*Source material*.
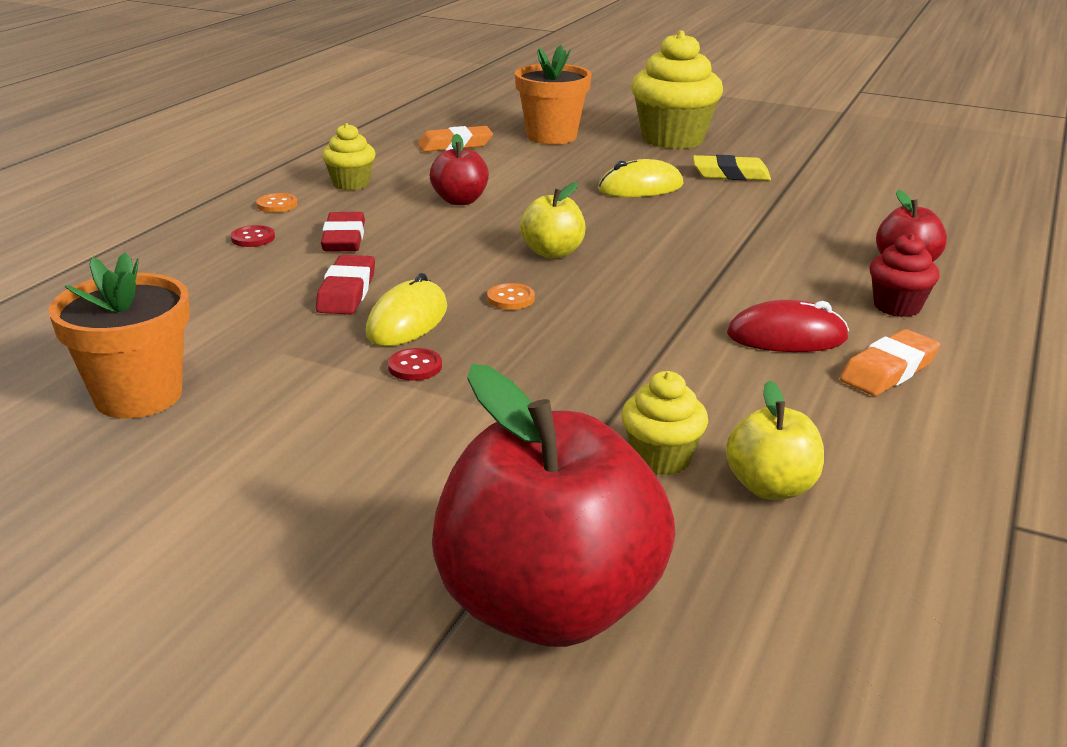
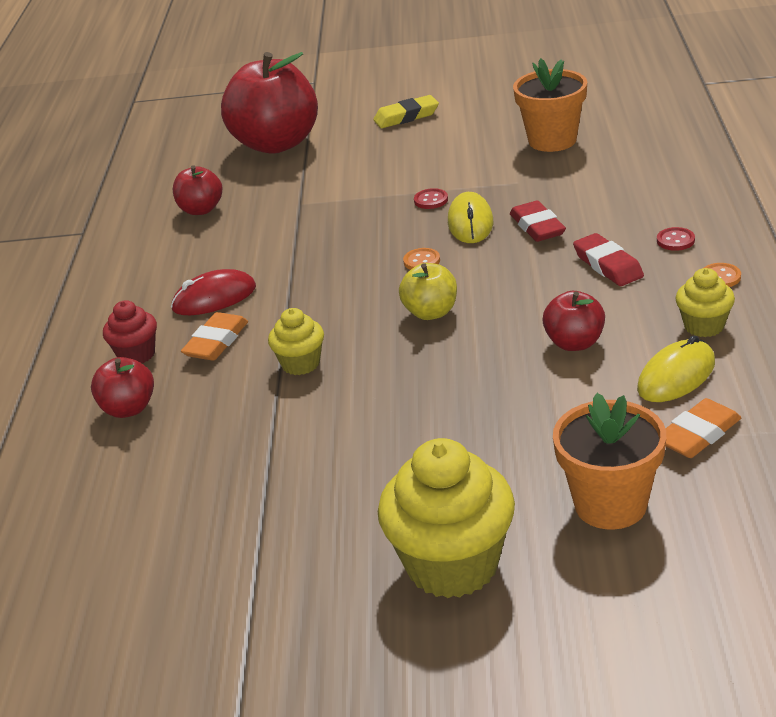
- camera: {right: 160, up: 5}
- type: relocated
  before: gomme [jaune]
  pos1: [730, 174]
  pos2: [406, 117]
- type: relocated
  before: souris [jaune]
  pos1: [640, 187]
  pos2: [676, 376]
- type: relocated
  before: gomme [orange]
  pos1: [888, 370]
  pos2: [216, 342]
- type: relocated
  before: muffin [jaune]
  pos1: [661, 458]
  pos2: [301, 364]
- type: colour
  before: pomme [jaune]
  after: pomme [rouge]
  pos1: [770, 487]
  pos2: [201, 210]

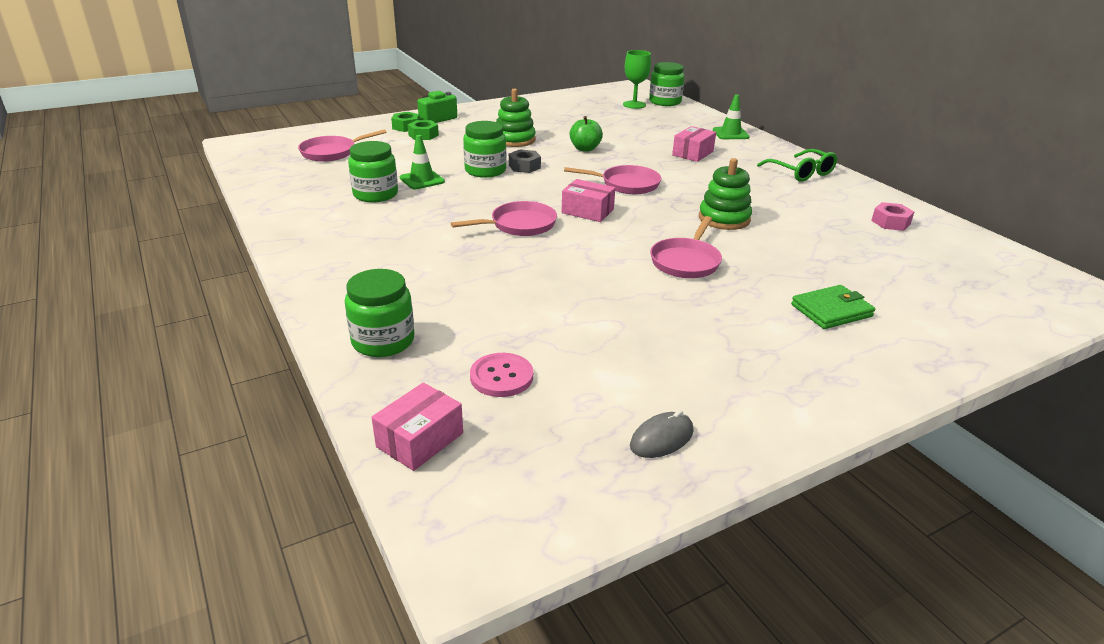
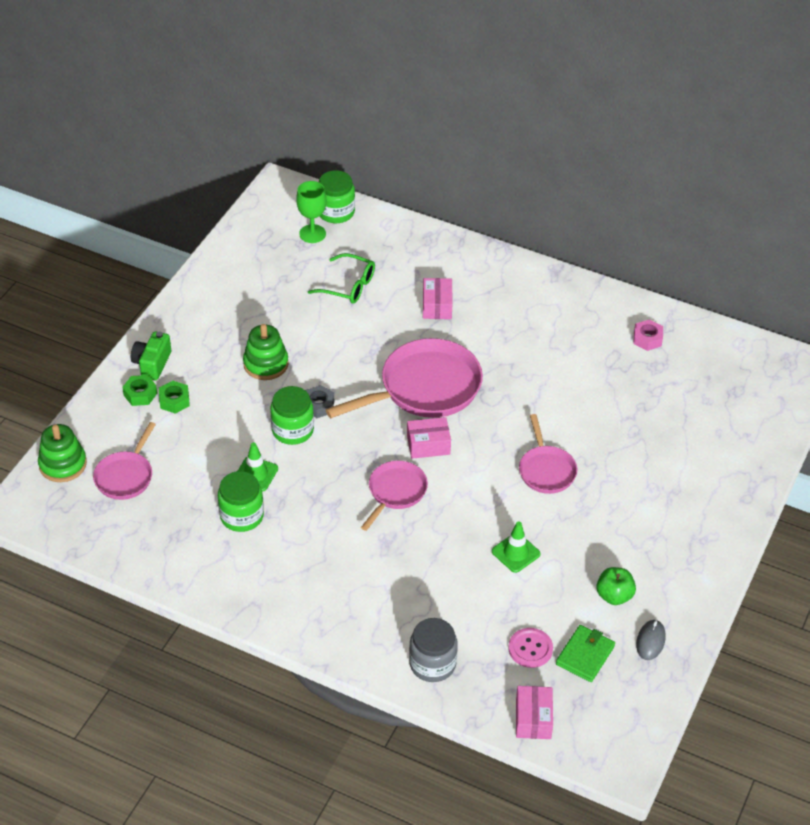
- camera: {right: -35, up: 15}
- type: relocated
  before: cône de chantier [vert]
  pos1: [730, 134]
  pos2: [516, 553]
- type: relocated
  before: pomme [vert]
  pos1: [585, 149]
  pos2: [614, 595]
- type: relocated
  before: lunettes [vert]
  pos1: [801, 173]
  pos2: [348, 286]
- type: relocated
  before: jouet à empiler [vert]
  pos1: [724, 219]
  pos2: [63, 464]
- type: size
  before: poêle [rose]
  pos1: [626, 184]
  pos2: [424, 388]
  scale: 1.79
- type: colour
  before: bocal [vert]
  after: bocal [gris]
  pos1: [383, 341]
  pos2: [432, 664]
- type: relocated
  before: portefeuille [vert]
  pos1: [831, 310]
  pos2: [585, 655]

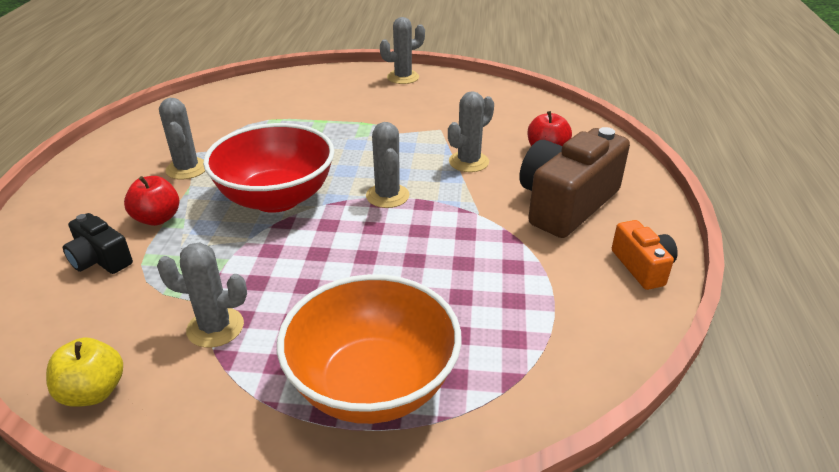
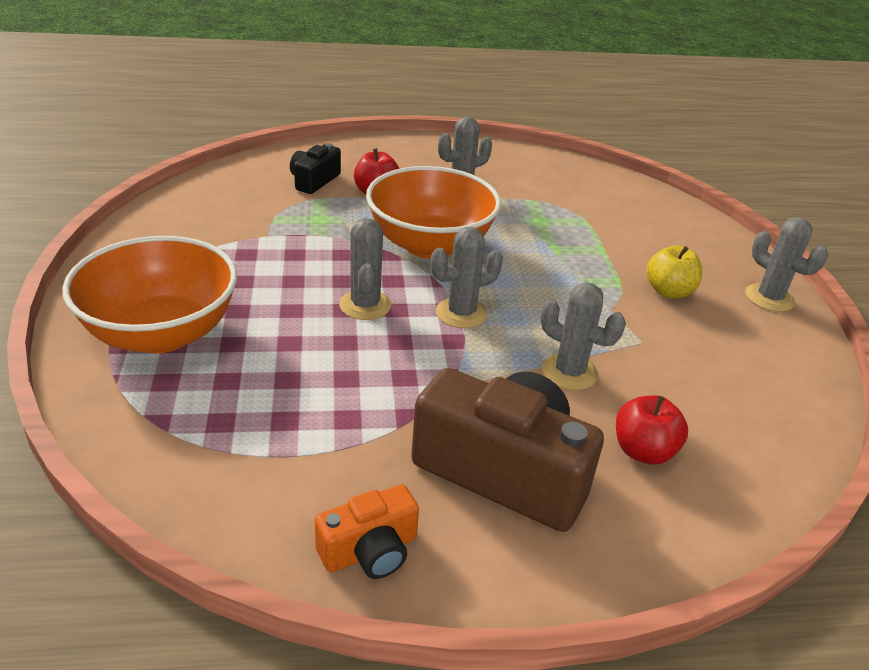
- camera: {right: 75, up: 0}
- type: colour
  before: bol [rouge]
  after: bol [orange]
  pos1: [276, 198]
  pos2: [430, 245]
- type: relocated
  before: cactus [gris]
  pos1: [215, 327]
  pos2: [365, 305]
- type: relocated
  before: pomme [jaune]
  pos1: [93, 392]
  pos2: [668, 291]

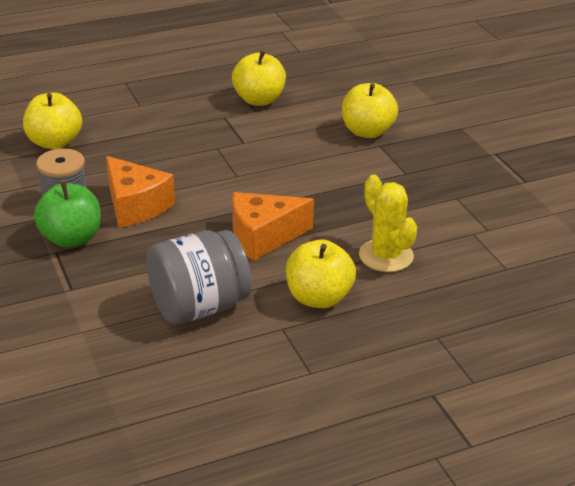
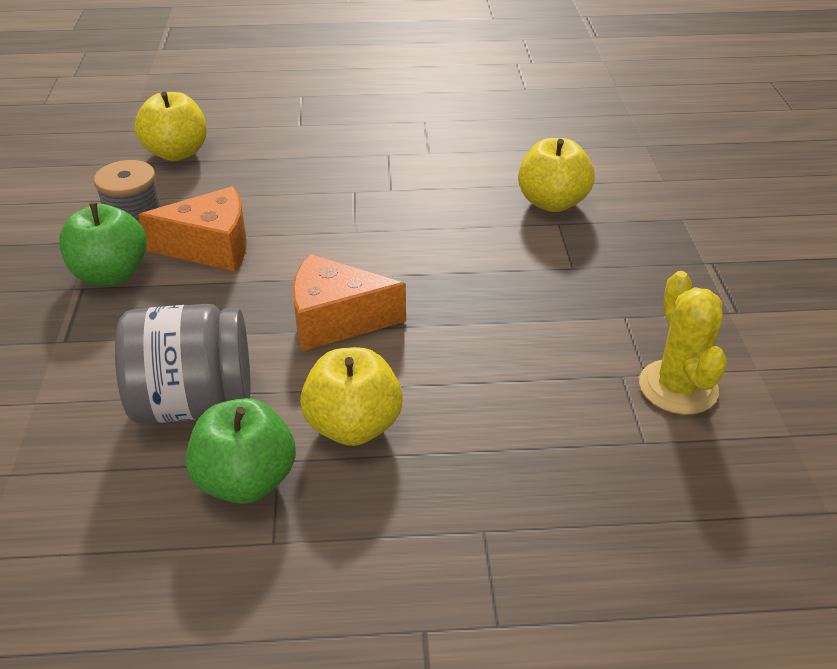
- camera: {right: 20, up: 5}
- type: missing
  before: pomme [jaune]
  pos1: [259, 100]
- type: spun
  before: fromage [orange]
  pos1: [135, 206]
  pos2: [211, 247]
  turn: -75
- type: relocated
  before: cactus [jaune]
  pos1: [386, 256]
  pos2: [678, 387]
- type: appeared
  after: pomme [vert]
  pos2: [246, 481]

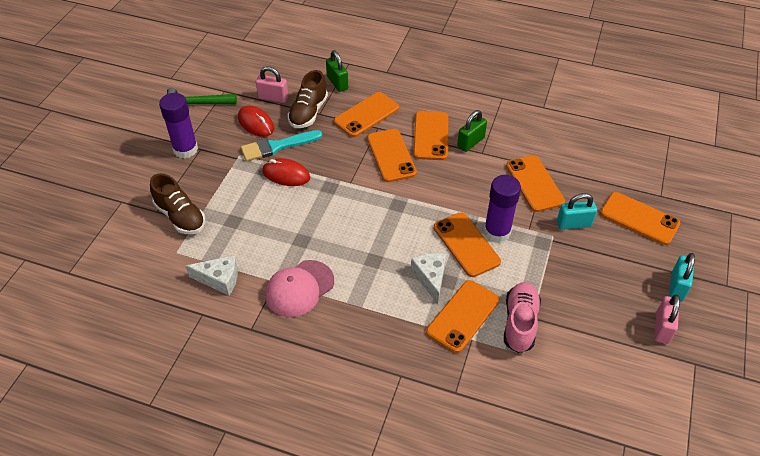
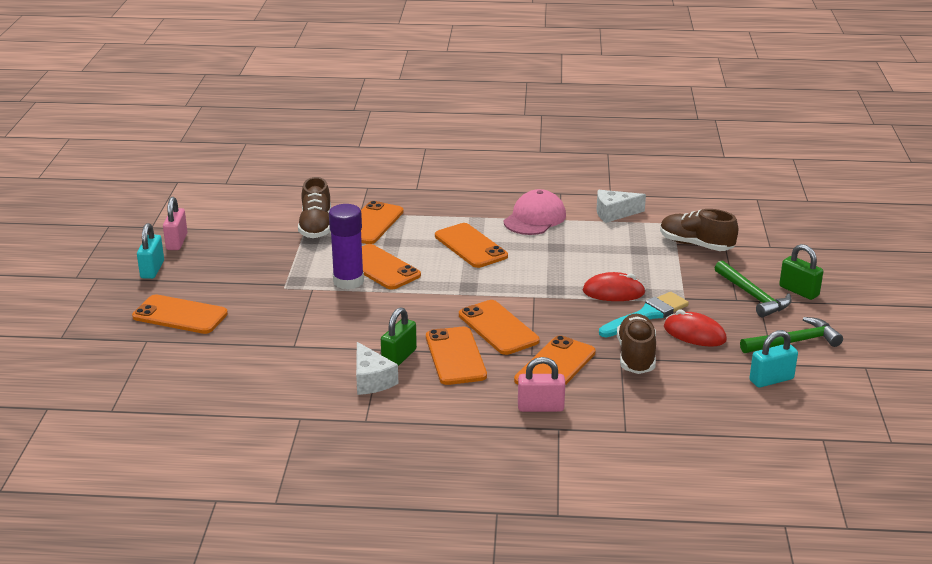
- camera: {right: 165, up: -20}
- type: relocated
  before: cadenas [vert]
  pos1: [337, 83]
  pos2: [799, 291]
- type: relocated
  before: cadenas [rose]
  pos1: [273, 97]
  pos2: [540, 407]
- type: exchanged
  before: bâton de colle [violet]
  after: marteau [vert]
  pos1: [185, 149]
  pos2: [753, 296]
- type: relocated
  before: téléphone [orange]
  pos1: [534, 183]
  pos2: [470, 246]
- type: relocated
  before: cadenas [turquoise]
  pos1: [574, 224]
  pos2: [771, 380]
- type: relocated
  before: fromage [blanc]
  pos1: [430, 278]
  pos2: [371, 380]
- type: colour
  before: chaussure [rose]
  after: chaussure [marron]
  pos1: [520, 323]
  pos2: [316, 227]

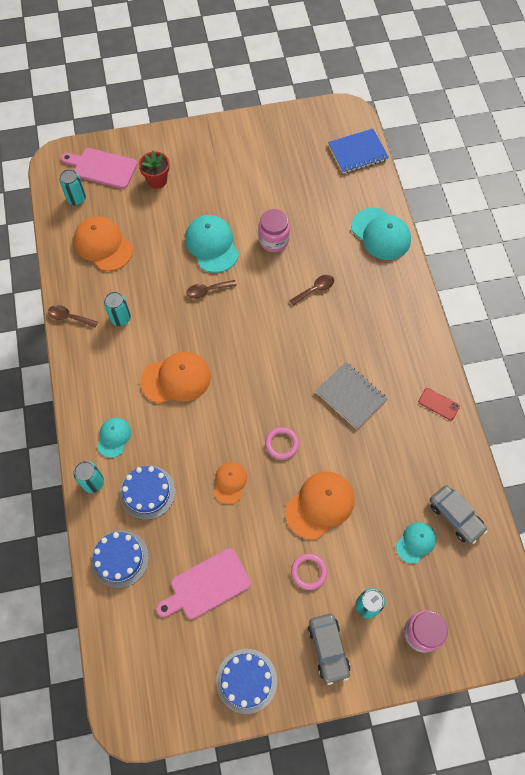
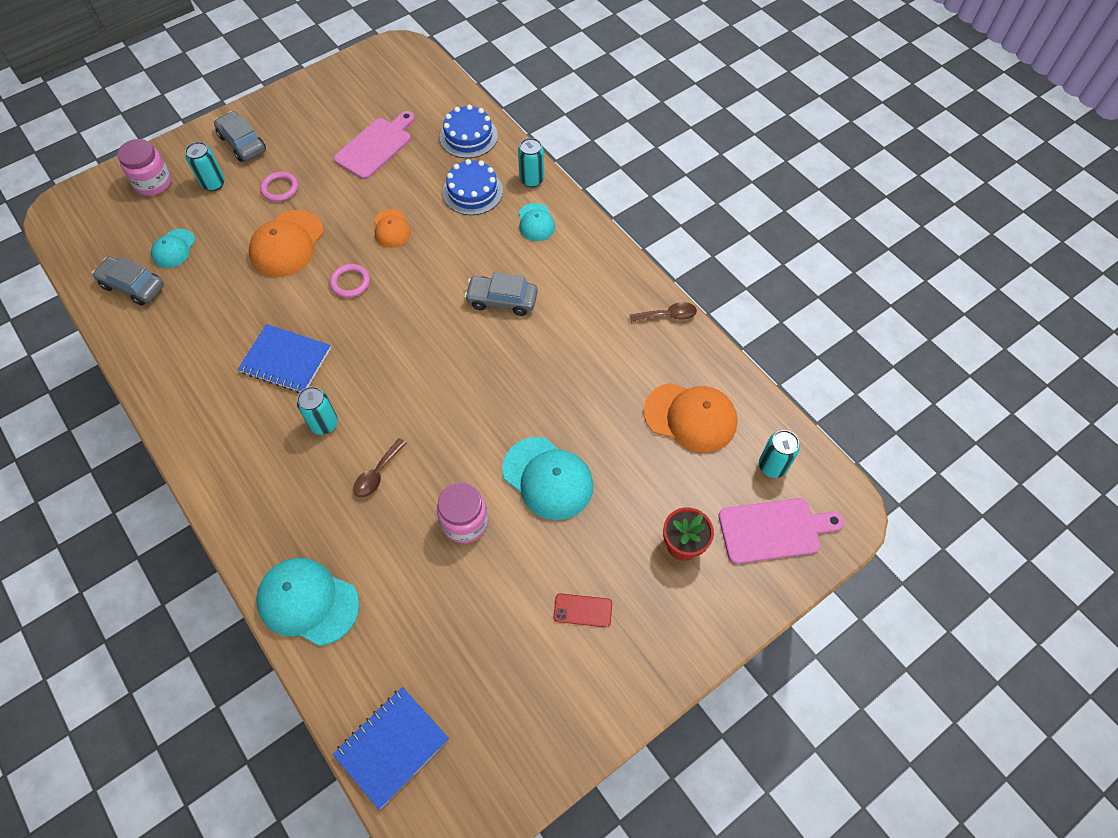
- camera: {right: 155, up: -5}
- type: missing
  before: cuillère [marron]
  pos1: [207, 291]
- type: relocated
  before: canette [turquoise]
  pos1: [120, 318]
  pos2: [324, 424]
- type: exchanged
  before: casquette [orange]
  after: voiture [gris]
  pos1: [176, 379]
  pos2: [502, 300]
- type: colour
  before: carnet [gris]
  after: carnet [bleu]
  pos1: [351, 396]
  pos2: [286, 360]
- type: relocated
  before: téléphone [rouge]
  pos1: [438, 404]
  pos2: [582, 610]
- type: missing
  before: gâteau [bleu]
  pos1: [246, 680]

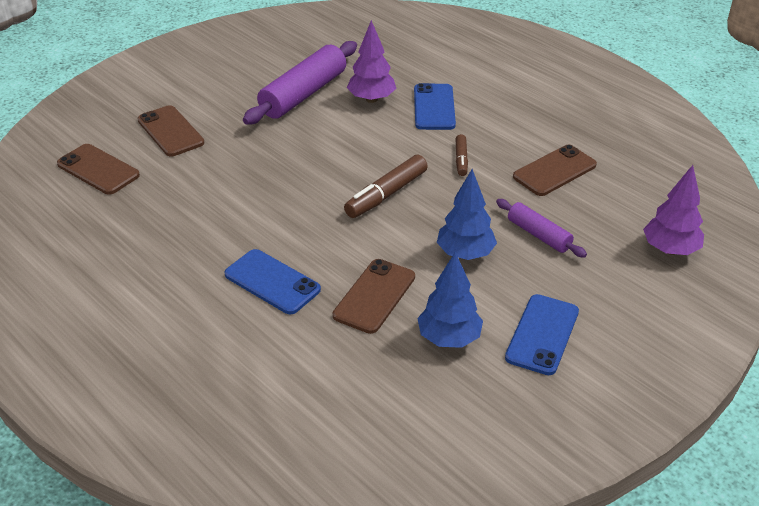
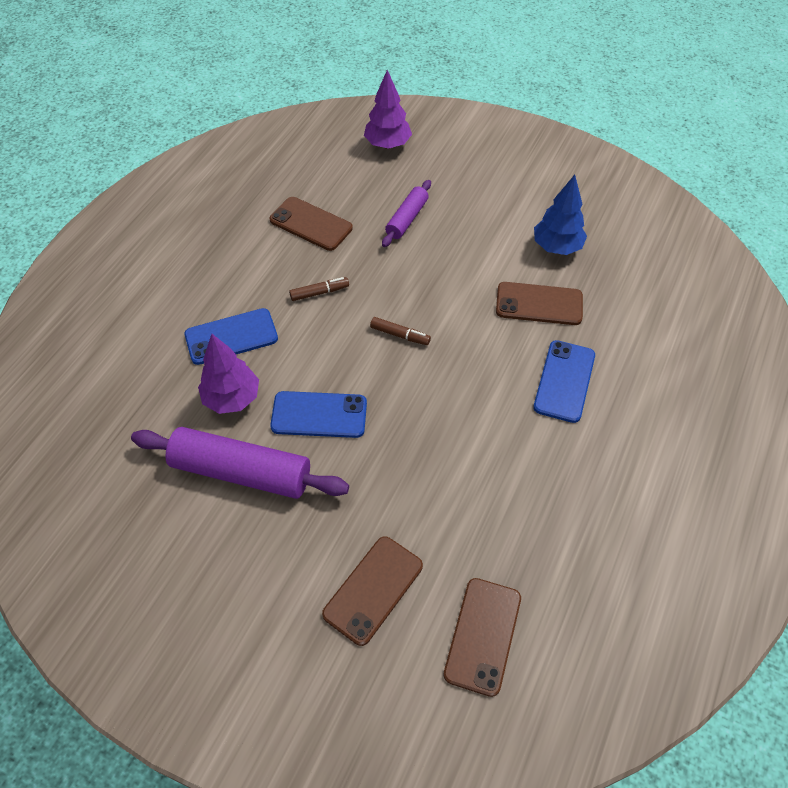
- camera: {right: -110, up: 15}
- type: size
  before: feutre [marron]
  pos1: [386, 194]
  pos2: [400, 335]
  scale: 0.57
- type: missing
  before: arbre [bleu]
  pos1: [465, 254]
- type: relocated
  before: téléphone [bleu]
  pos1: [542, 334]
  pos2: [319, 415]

*Required action*. Print the data above from its first line through the line that has "after: pomme [rouge]", exactly and with nothing else, omitting pictures.

*Written answer*.
- camera: {right: 160, up: 5}
- type: relocated
  before: gomme [jaune]
  pos1: [730, 174]
  pos2: [406, 117]
- type: relocated
  before: souris [jaune]
  pos1: [640, 187]
  pos2: [676, 376]
- type: relocated
  before: gomme [orange]
  pos1: [888, 370]
  pos2: [216, 342]
- type: relocated
  before: muffin [jaune]
  pos1: [661, 458]
  pos2: [301, 364]
- type: colour
  before: pomme [jaune]
  after: pomme [rouge]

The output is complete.